Remote sensing object lists:
[Start of section]

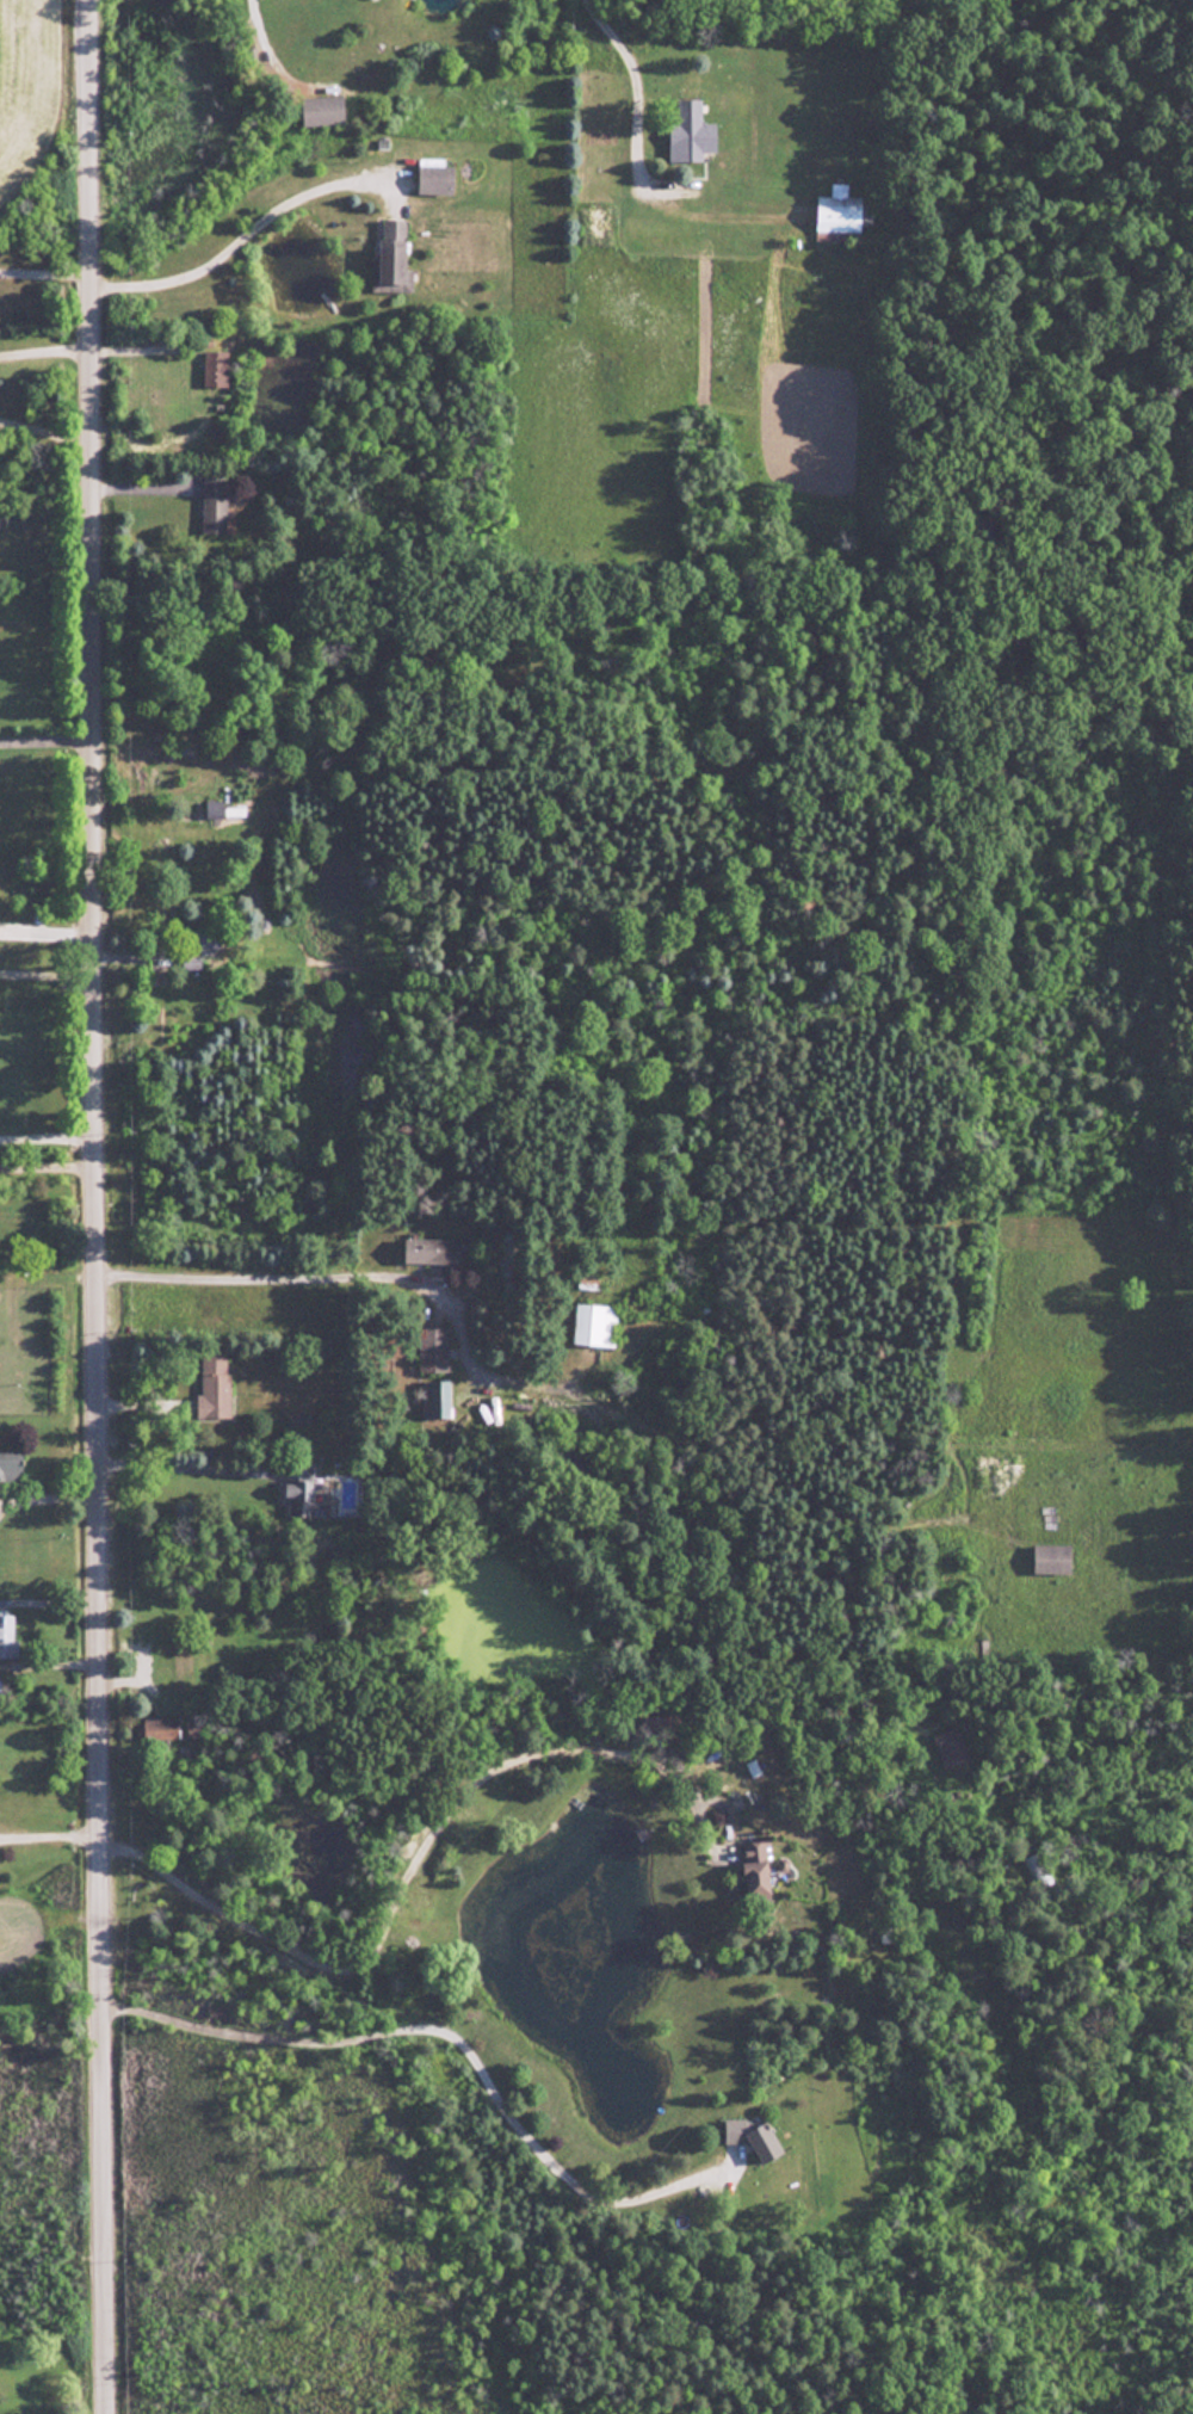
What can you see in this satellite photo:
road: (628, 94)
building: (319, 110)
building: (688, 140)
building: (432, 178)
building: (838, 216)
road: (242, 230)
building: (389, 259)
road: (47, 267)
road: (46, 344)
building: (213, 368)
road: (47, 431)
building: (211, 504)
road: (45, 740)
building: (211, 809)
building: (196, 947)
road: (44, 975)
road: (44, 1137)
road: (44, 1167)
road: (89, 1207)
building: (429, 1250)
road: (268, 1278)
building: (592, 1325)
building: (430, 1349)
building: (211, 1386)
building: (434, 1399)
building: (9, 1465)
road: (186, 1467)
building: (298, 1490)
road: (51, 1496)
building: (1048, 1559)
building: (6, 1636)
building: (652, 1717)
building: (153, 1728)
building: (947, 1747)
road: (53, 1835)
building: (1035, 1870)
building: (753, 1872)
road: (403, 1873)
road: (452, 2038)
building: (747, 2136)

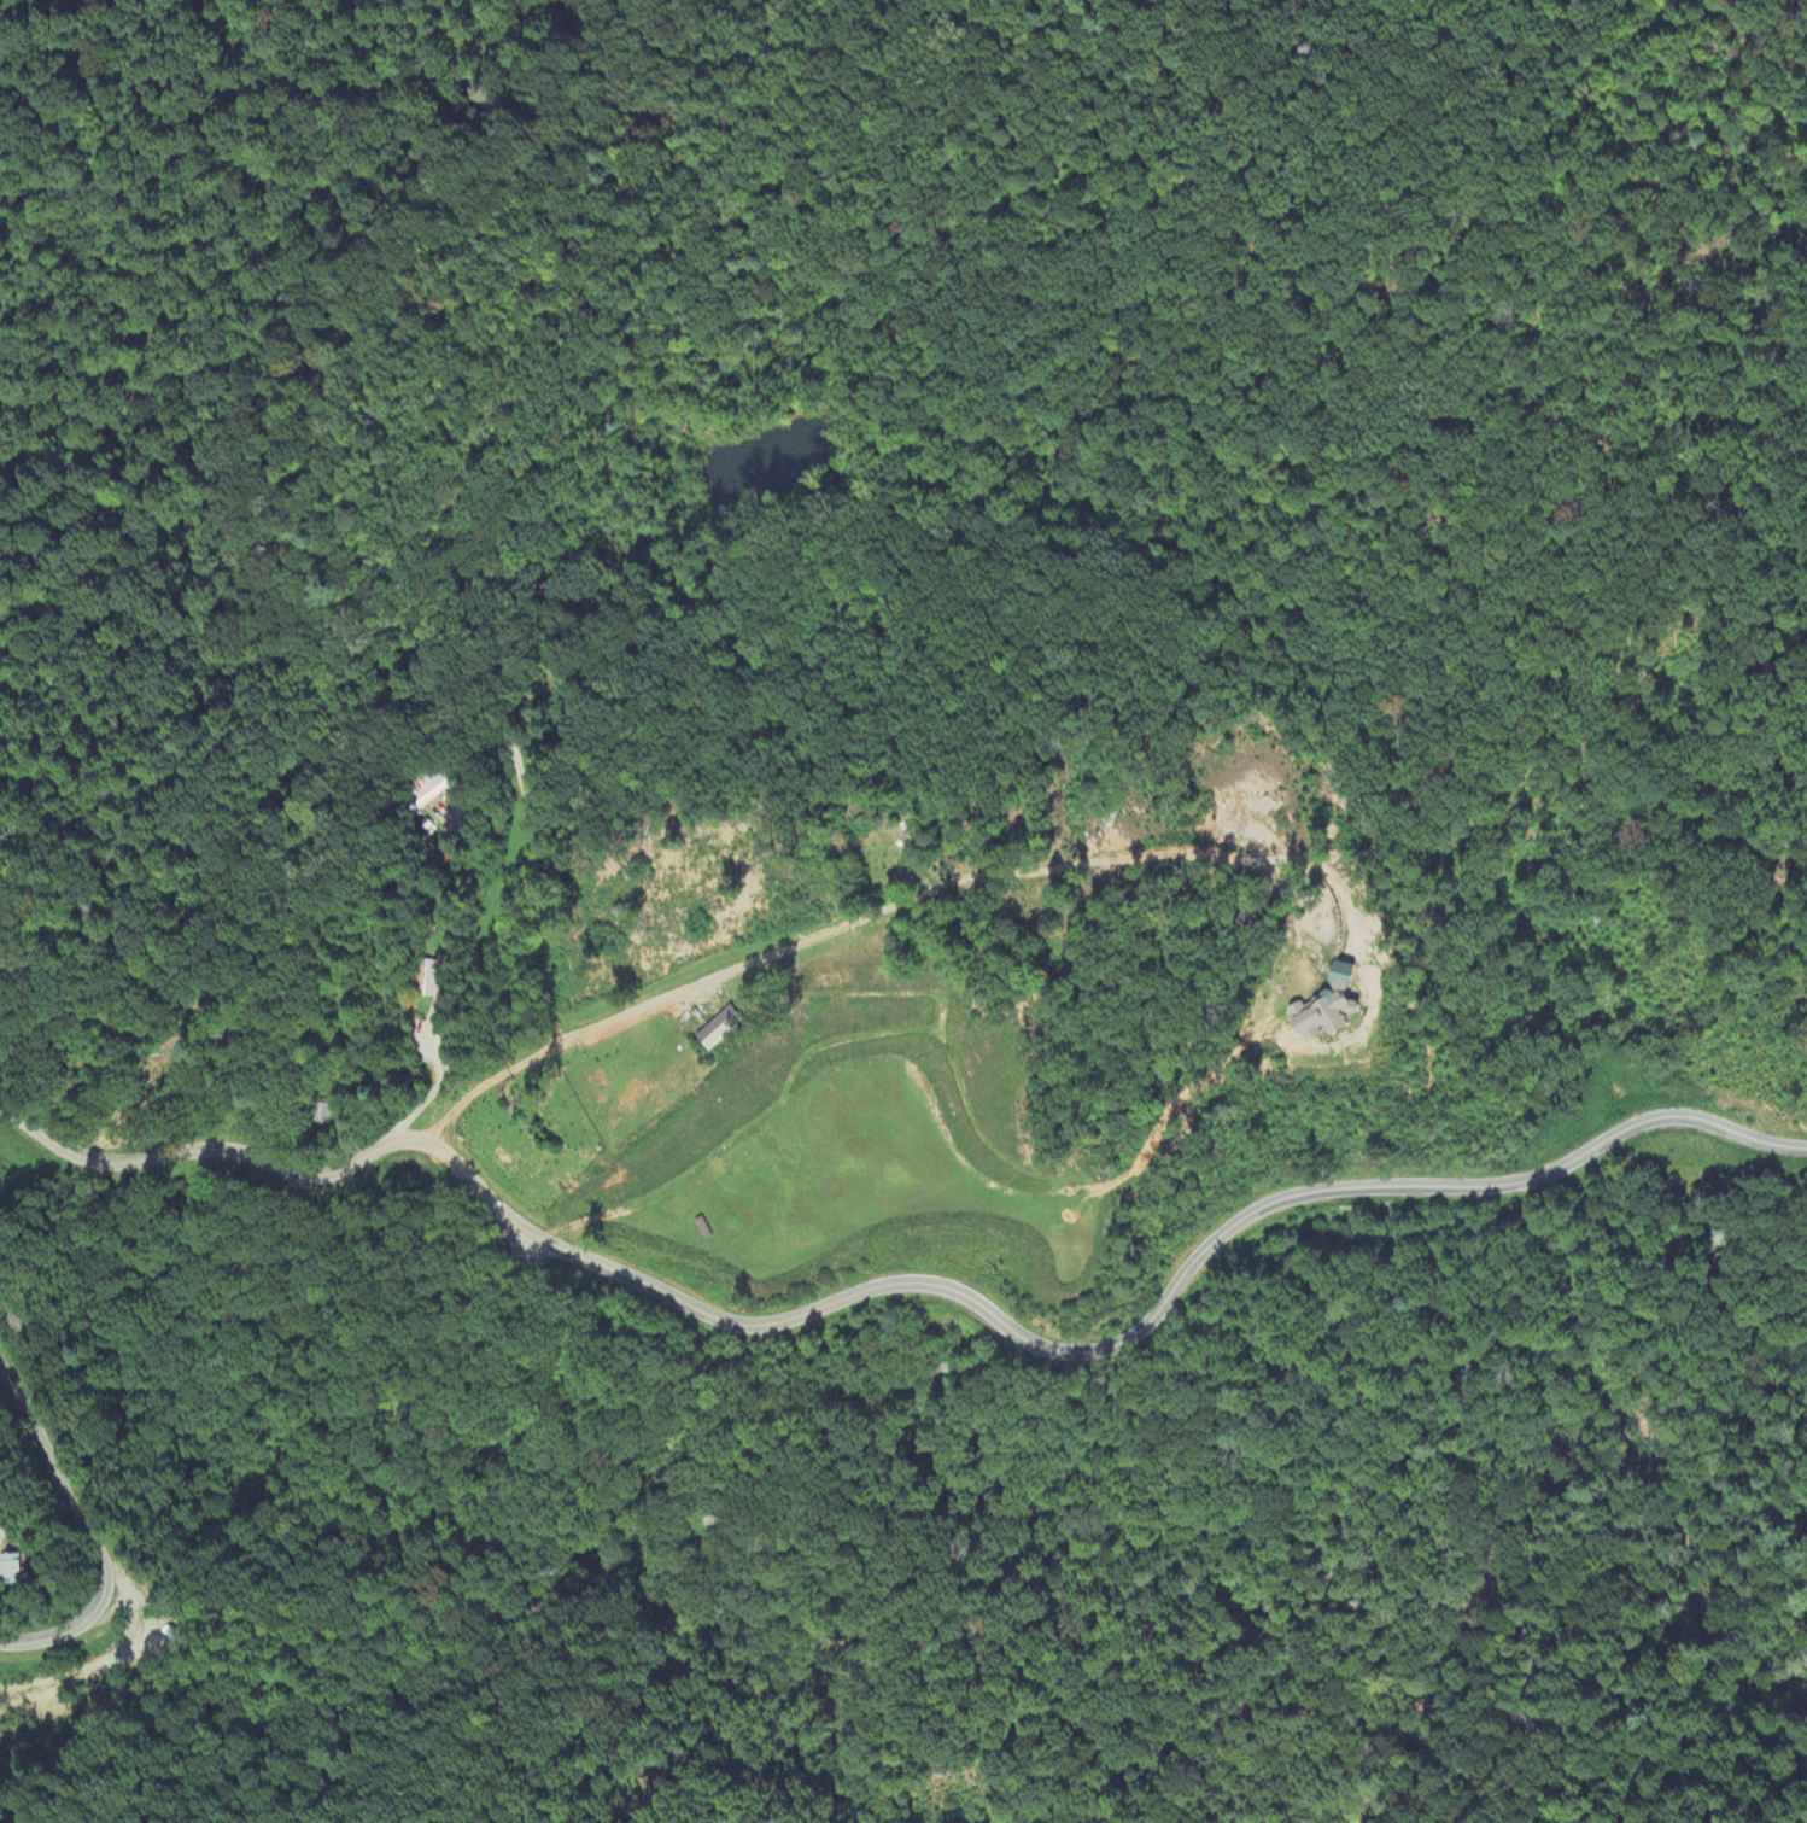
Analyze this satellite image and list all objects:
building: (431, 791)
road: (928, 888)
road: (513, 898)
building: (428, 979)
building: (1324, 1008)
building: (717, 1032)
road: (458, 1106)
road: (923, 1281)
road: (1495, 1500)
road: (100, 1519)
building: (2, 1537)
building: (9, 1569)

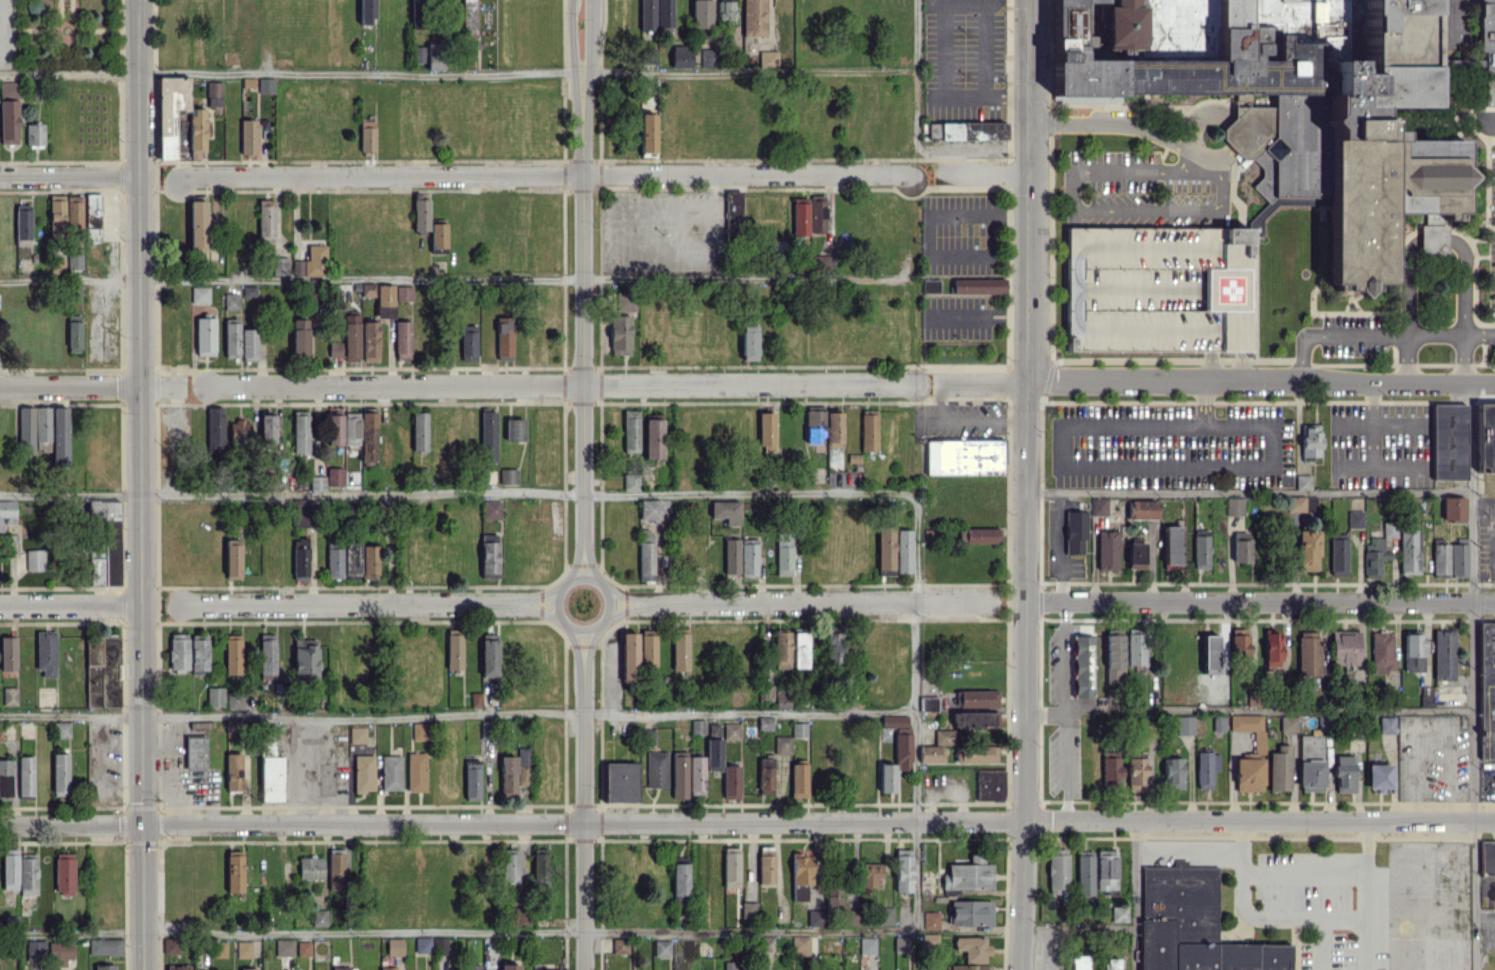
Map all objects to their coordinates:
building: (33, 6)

[End of section]

Exercise directions: Leaving out the pictures, return the records exactly as given.

Task solution:
What can you see in this satellite photo:
road: (628, 94)
building: (319, 110)
building: (688, 140)
building: (432, 178)
building: (838, 216)
road: (242, 230)
building: (389, 259)
road: (47, 267)
road: (46, 344)
building: (213, 368)
road: (47, 431)
building: (211, 504)
road: (45, 740)
building: (211, 809)
building: (196, 947)
road: (44, 975)
road: (44, 1137)
road: (44, 1167)
road: (89, 1207)
building: (429, 1250)
road: (268, 1278)
building: (592, 1325)
building: (430, 1349)
building: (211, 1386)
building: (434, 1399)
building: (9, 1465)
road: (186, 1467)
building: (298, 1490)
road: (51, 1496)
building: (1048, 1559)
building: (6, 1636)
building: (652, 1717)
building: (153, 1728)
building: (947, 1747)
road: (53, 1835)
building: (1035, 1870)
building: (753, 1872)
road: (403, 1873)
road: (452, 2038)
building: (747, 2136)

Analyze this satellite image and list all objects:
building: (431, 791)
road: (928, 888)
road: (513, 898)
building: (428, 979)
building: (1324, 1008)
building: (717, 1032)
road: (458, 1106)
road: (923, 1281)
road: (1495, 1500)
road: (100, 1519)
building: (2, 1537)
building: (9, 1569)

Map all objects to their coordinates:
building: (33, 6)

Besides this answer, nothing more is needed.